» Exercise description
Restate the data word for word. Leave the pictures out.
BEGIN
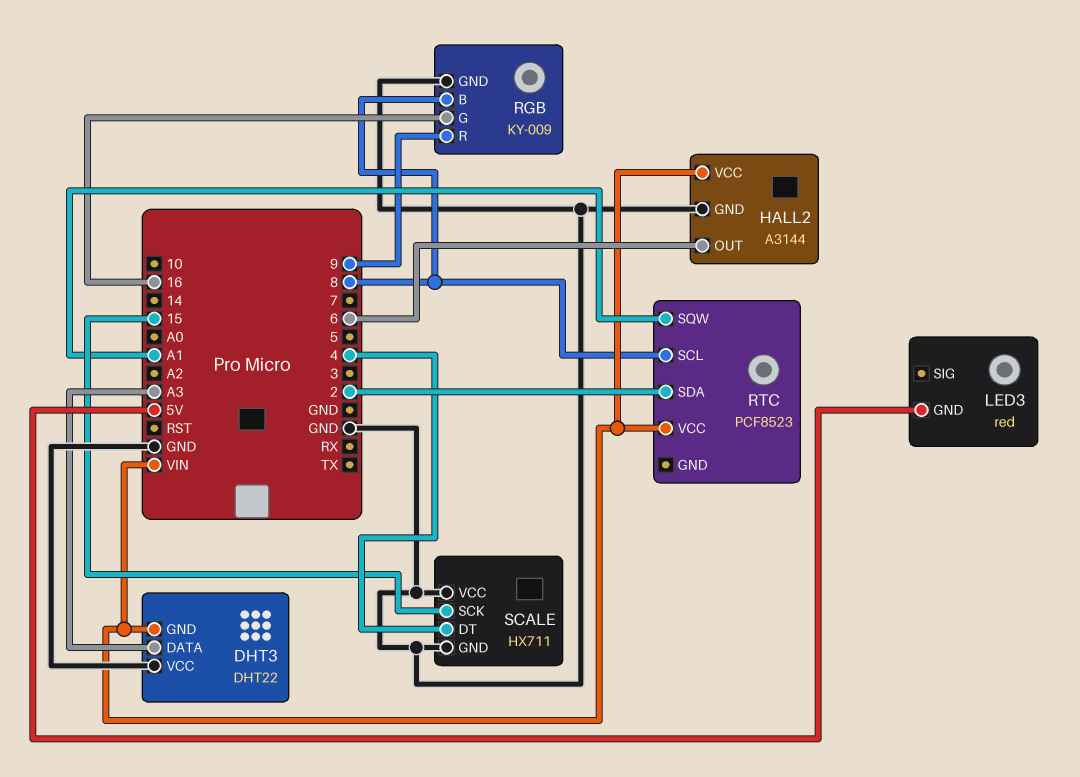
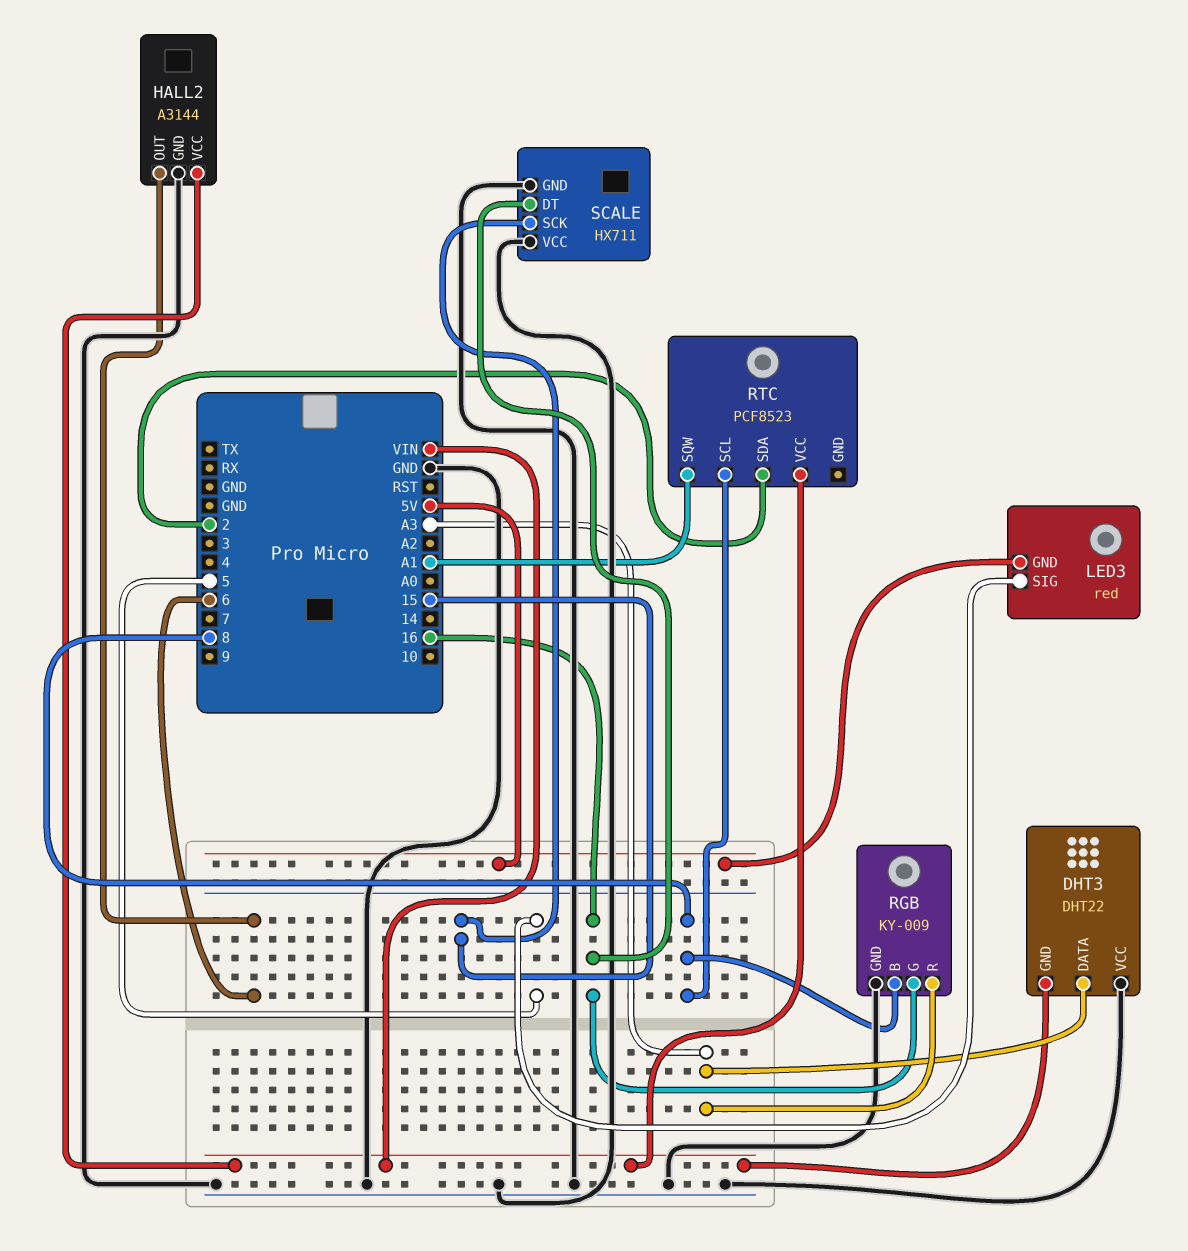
LED3 pin SIG: none -> 5
RGB pin R: 9 -> A3
SCALE pin DT: 4 -> 16

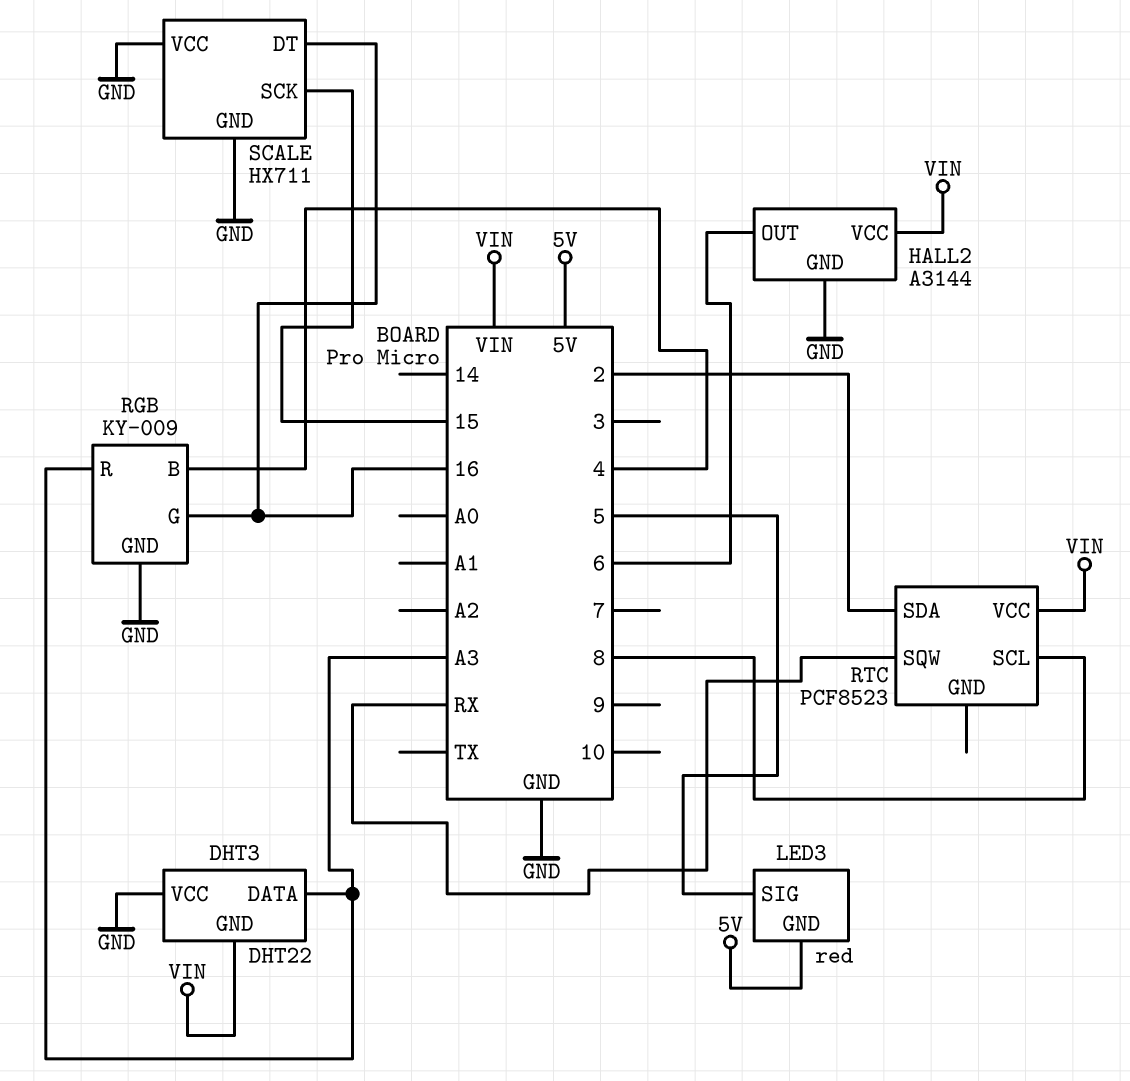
RGB pin B: 8 -> 4
RTC pin SQW: A1 -> RX

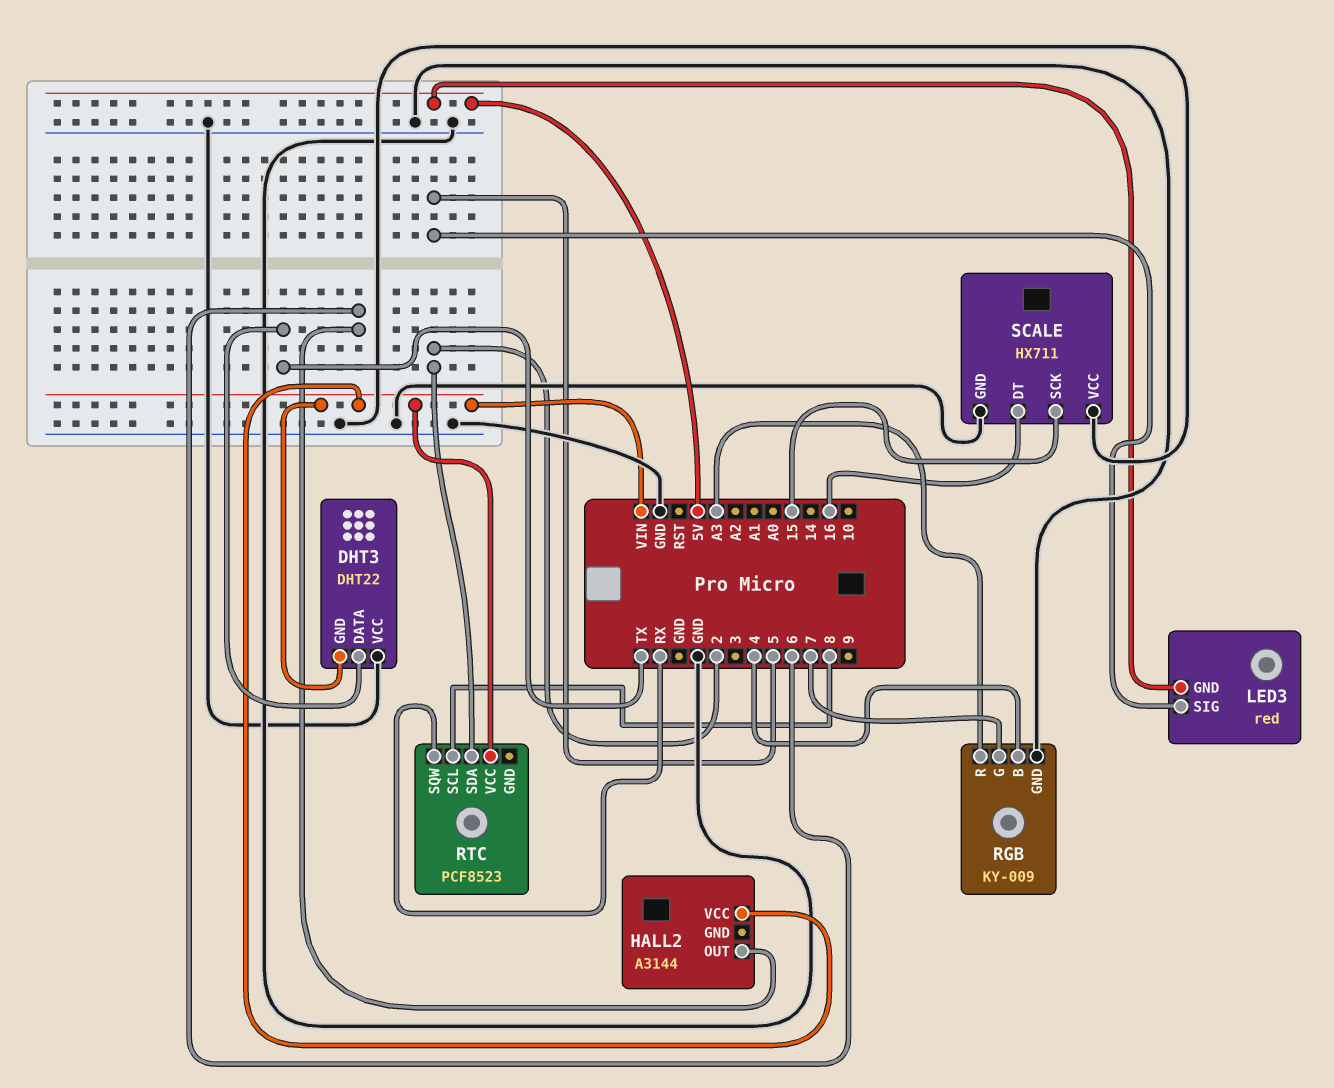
DHT3 pin DATA: A3 -> TX
HALL2 pin GND: GND -> none
RGB pin G: 16 -> 7

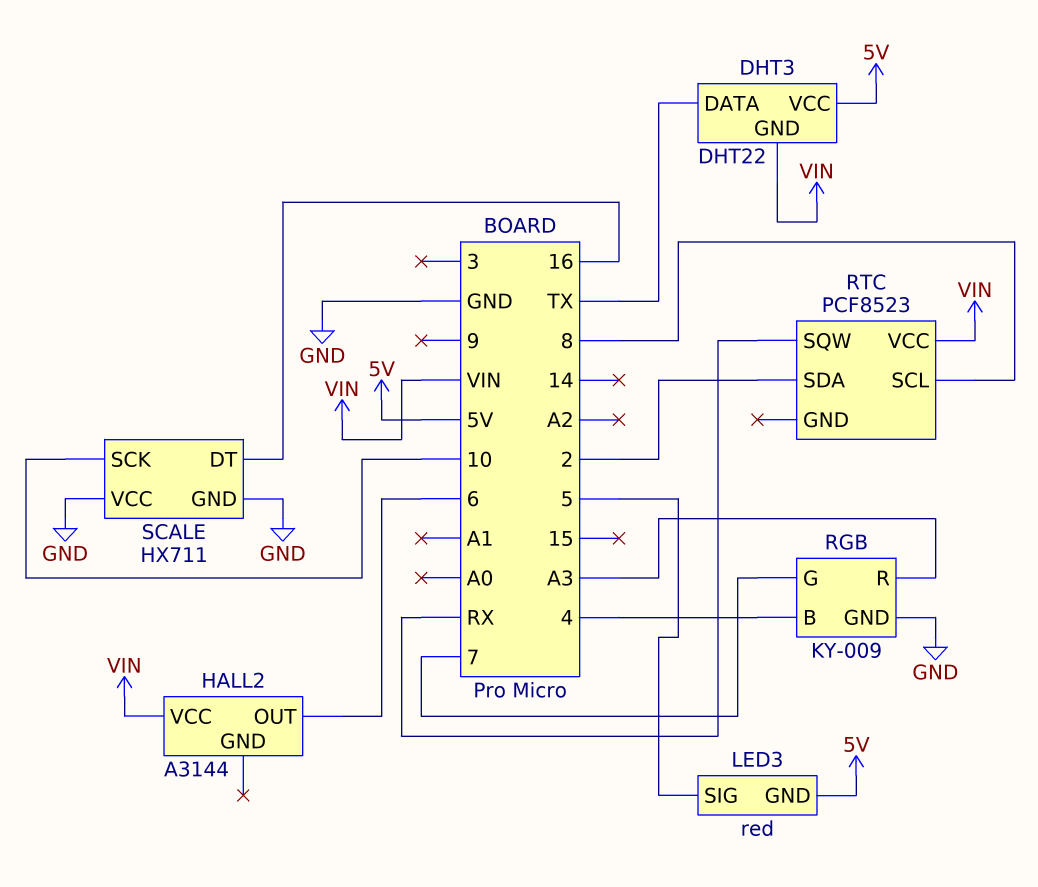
DHT3 pin VCC: GND -> 5V
SCALE pin SCK: 15 -> 10

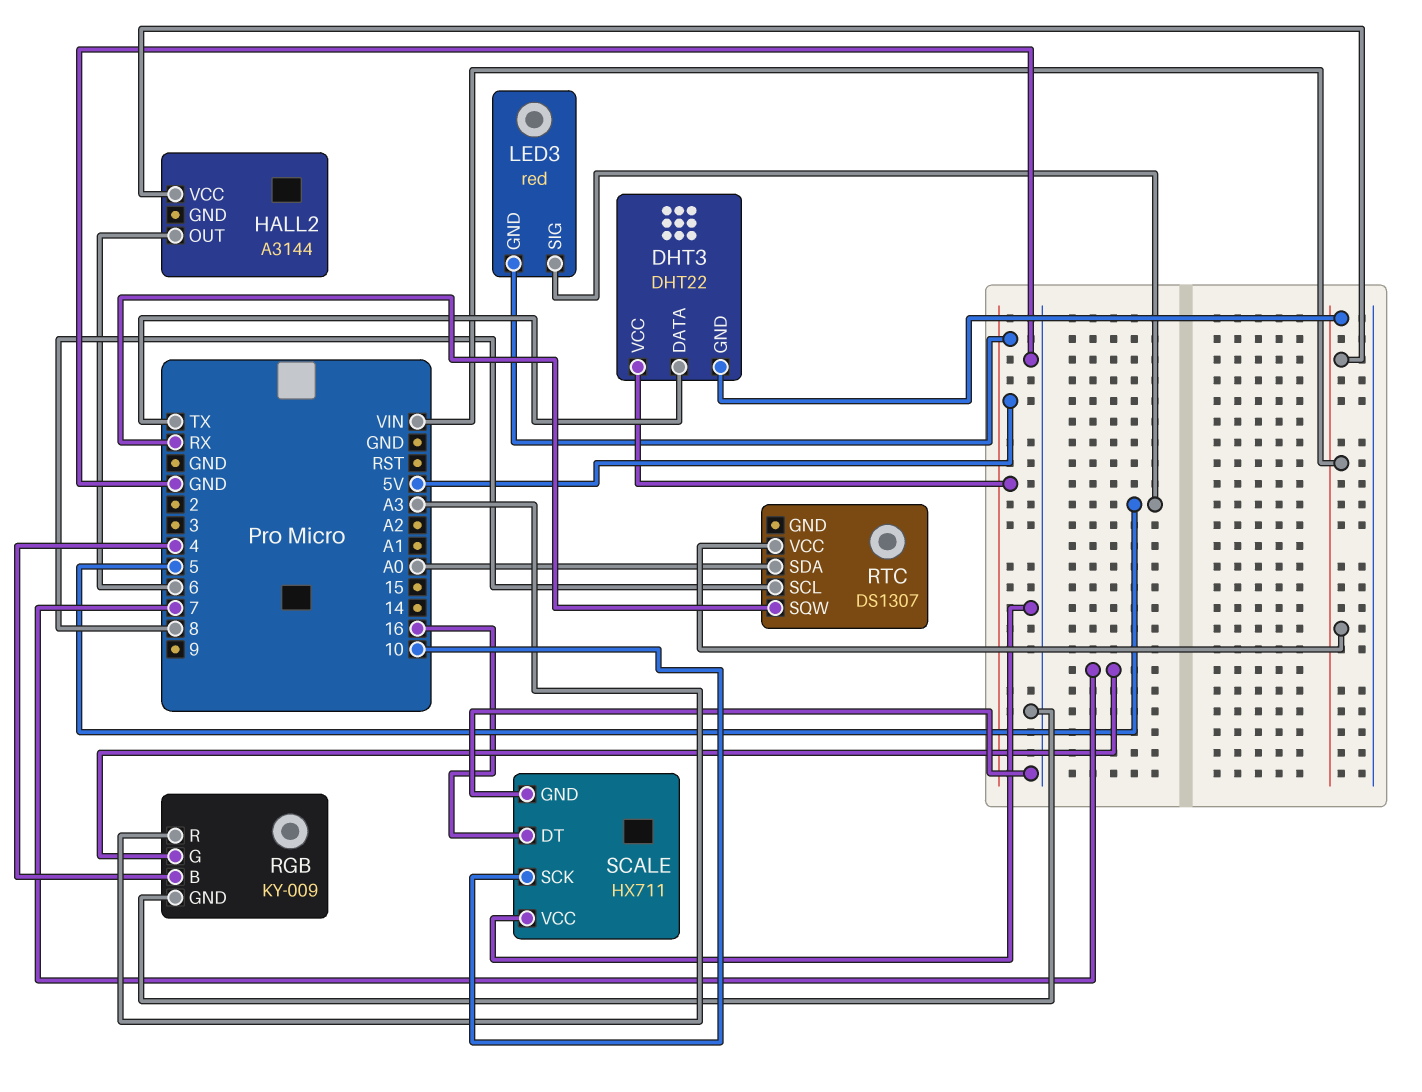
RTC: PCF8523 -> DS1307
RTC pin SDA: 2 -> A0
END
» Answer section
LED3 pin SIG: none -> 5
RGB pin R: 9 -> A3
SCALE pin DT: 4 -> 16

RGB pin B: 8 -> 4
RTC pin SQW: A1 -> RX

DHT3 pin DATA: A3 -> TX
HALL2 pin GND: GND -> none
RGB pin G: 16 -> 7

DHT3 pin VCC: GND -> 5V
SCALE pin SCK: 15 -> 10

RTC: PCF8523 -> DS1307
RTC pin SDA: 2 -> A0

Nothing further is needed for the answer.